[Excerpts from a dataset]
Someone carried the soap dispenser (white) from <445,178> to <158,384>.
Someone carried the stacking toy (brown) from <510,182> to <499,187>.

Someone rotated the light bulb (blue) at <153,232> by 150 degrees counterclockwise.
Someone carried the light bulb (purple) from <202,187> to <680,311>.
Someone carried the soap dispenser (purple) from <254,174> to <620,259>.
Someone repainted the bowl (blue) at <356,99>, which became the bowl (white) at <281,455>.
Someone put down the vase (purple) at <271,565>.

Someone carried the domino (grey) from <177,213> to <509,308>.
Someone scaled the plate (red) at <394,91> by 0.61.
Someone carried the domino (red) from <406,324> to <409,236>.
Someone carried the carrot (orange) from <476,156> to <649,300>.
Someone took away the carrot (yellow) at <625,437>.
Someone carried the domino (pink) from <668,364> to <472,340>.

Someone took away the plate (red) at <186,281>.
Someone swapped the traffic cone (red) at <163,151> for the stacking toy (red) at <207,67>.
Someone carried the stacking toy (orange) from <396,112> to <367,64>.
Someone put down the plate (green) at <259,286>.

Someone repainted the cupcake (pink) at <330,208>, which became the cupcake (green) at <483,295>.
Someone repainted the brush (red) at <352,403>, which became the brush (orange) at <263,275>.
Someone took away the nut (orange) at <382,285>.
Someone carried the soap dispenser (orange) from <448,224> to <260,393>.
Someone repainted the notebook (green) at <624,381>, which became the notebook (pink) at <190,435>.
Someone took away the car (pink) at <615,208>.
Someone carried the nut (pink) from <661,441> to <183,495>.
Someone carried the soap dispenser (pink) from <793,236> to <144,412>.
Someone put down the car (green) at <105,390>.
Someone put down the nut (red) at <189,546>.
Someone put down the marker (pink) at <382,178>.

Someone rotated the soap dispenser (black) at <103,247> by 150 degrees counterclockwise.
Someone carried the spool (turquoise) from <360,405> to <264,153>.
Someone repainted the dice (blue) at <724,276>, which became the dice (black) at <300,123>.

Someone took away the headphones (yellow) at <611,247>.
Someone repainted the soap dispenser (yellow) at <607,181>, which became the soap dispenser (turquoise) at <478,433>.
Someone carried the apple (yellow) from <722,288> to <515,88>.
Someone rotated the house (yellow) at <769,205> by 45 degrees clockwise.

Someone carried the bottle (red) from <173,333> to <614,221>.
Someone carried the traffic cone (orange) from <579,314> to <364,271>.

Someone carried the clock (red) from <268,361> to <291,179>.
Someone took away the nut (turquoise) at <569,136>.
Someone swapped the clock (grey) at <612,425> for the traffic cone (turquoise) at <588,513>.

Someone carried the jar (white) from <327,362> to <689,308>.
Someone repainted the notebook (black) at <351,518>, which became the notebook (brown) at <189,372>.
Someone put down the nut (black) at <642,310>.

* **PROBLEM TO SOLVE**
Find "Someone carried the soap dispenser (orange)" in the entries above and copy that whole line exactly, then each line after it through the line that contains "Someone carried the soap dispenser (pink)".

* **THE ANSWER**
Someone carried the soap dispenser (orange) from <448,224> to <260,393>.
Someone repainted the notebook (green) at <624,381>, which became the notebook (pink) at <190,435>.
Someone took away the car (pink) at <615,208>.
Someone carried the nut (pink) from <661,441> to <183,495>.
Someone carried the soap dispenser (pink) from <793,236> to <144,412>.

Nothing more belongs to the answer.